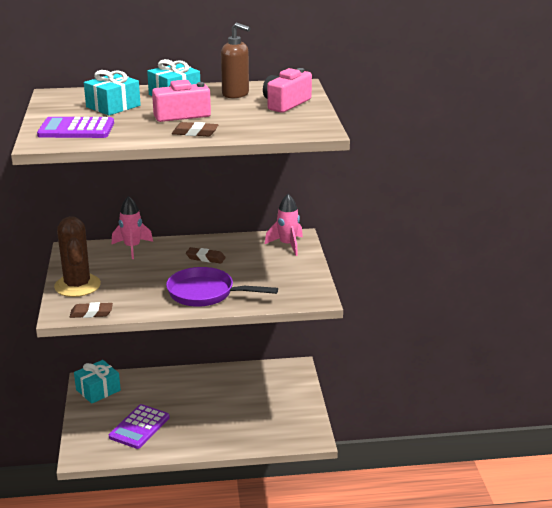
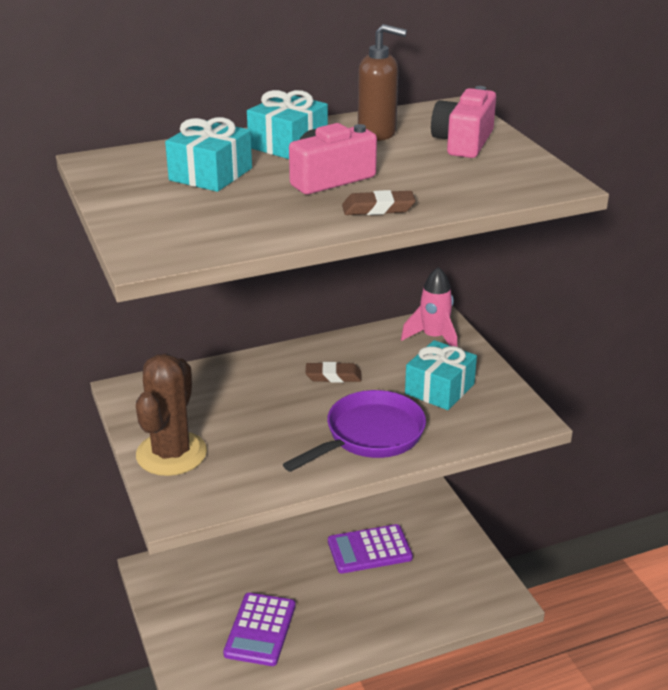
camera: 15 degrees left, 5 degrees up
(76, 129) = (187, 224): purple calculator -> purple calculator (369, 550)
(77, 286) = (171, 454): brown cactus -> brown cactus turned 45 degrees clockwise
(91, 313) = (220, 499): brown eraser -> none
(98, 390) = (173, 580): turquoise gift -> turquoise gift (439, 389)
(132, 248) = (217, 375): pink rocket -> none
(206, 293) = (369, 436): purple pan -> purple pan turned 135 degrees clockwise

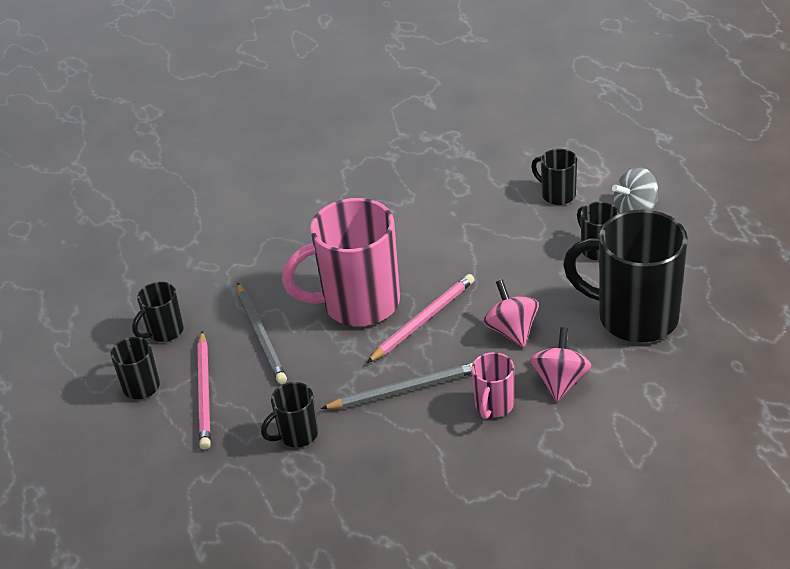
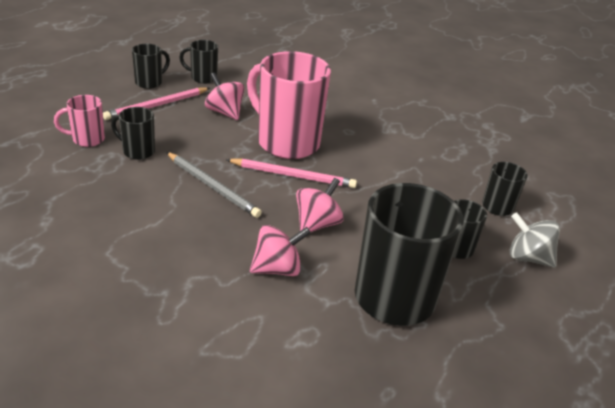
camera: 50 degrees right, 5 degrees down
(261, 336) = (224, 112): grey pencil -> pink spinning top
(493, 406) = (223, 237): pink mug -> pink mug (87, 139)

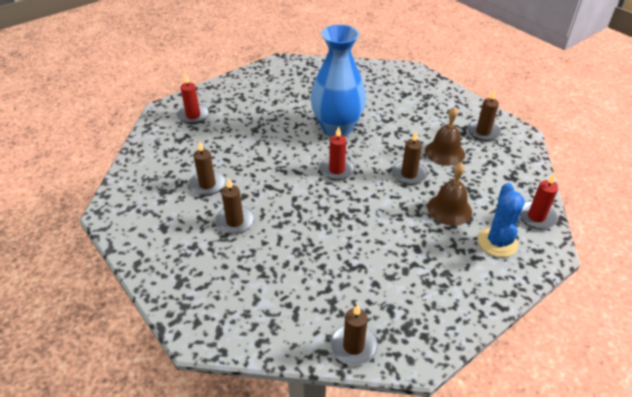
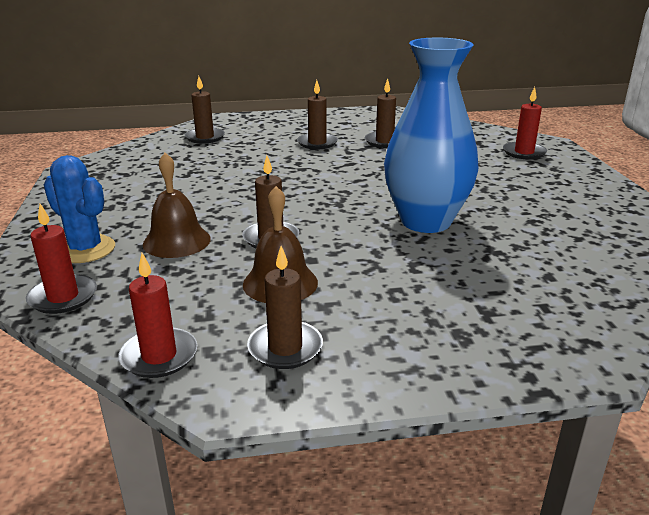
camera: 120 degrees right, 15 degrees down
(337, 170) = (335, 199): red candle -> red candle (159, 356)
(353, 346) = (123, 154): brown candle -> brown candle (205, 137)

* * *

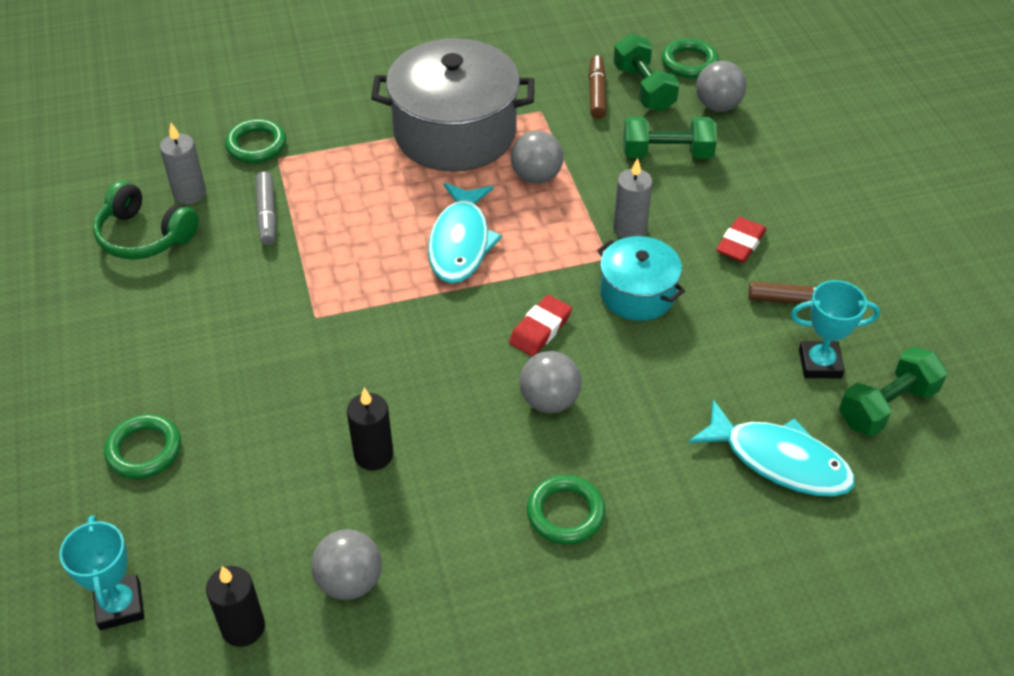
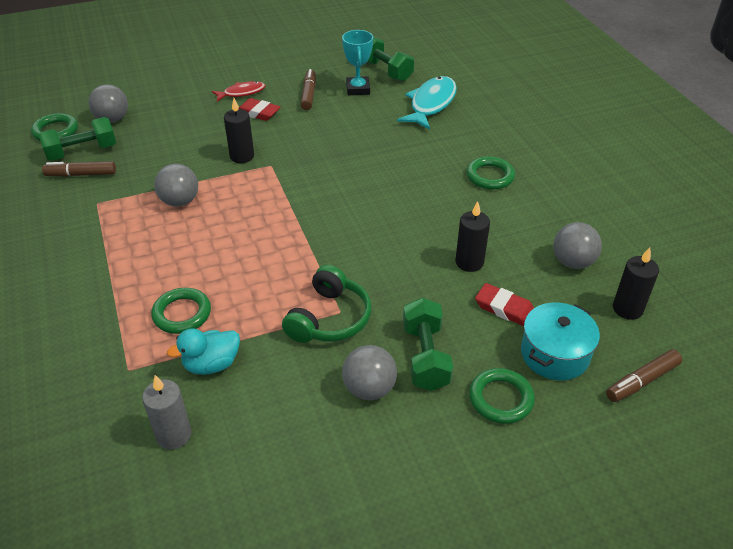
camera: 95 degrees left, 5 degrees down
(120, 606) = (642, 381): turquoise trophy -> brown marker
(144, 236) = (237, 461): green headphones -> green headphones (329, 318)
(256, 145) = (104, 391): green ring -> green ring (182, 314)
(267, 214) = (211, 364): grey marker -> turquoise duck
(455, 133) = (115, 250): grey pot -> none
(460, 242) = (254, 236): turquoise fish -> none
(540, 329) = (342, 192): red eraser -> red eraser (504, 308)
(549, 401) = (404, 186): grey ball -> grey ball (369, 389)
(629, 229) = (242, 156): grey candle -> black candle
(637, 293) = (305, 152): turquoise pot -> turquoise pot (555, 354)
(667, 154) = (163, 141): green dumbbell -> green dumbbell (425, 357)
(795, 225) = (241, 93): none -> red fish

...

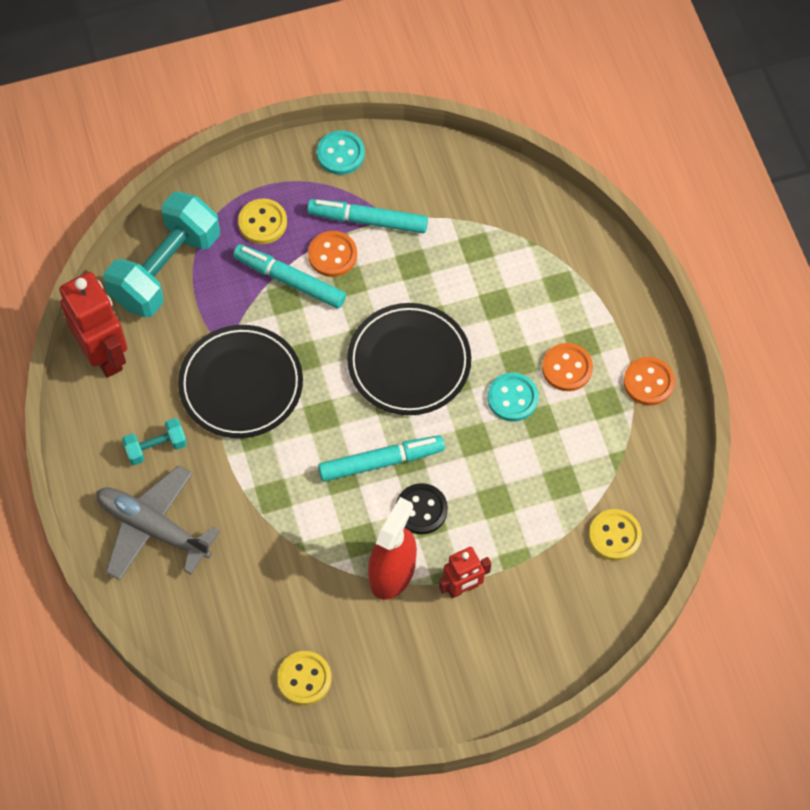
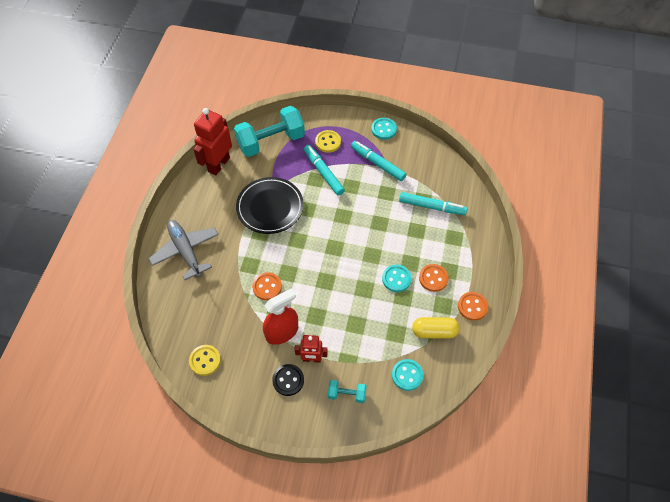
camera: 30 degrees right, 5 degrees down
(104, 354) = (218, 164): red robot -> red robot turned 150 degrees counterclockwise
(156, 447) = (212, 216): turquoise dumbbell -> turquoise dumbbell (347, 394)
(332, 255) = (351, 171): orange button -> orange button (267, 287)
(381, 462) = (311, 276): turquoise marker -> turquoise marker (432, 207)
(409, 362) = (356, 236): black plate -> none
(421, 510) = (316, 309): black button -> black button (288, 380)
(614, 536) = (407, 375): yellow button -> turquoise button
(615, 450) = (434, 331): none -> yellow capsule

▸ PROBLEM DESCRIPTION
Taking the entries above, extract every line from the one bearing "camera: 15 degrees left, 5 degrees up" through the one bearing "(353, 346) = (123, 154): brown", exactly, with no pictures.

▸ YOUR RESPONSE
camera: 15 degrees left, 5 degrees up
(76, 129) = (187, 224): purple calculator -> purple calculator (369, 550)
(77, 286) = (171, 454): brown cactus -> brown cactus turned 45 degrees clockwise
(91, 313) = (220, 499): brown eraser -> none
(98, 390) = (173, 580): turquoise gift -> turquoise gift (439, 389)
(132, 248) = (217, 375): pink rocket -> none
(206, 293) = (369, 436): purple pan -> purple pan turned 135 degrees clockwise

camera: 50 degrees right, 5 degrees down
(261, 336) = (224, 112): grey pencil -> pink spinning top
(493, 406) = (223, 237): pink mug -> pink mug (87, 139)

camera: 120 degrees right, 15 degrees down
(337, 170) = (335, 199): red candle -> red candle (159, 356)
(353, 346) = (123, 154): brown candle -> brown candle (205, 137)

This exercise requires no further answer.